[[ TASK INPUT, beginning ]]
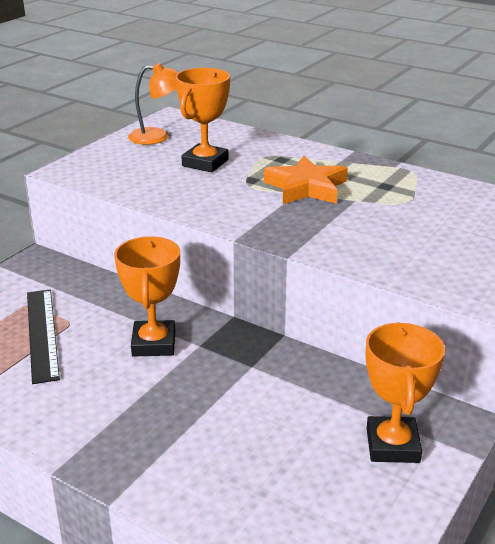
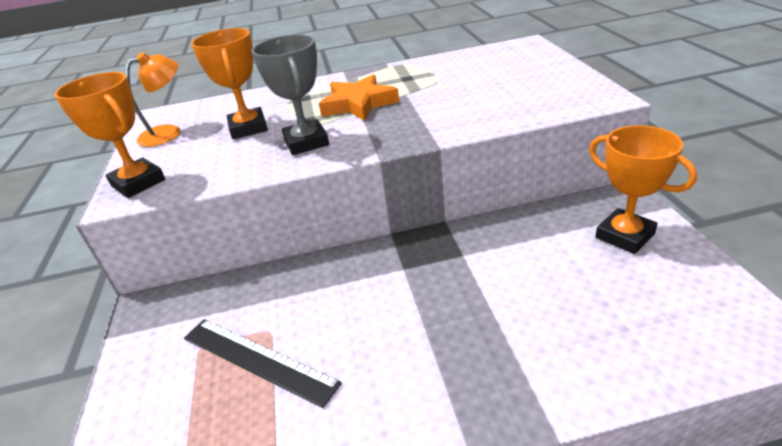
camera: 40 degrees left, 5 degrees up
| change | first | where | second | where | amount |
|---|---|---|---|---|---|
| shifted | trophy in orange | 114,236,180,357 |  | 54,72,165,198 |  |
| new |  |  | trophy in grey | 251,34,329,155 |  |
[[ TASK INPUT, end ]]
Copy exactly, and only, the lines from the one containing "shifted | trophy" through the last line of the listing.

RESPONSE AREA:
| shifted | trophy in orange | 114,236,180,357 |  | 54,72,165,198 |  |
| new |  |  | trophy in grey | 251,34,329,155 |  |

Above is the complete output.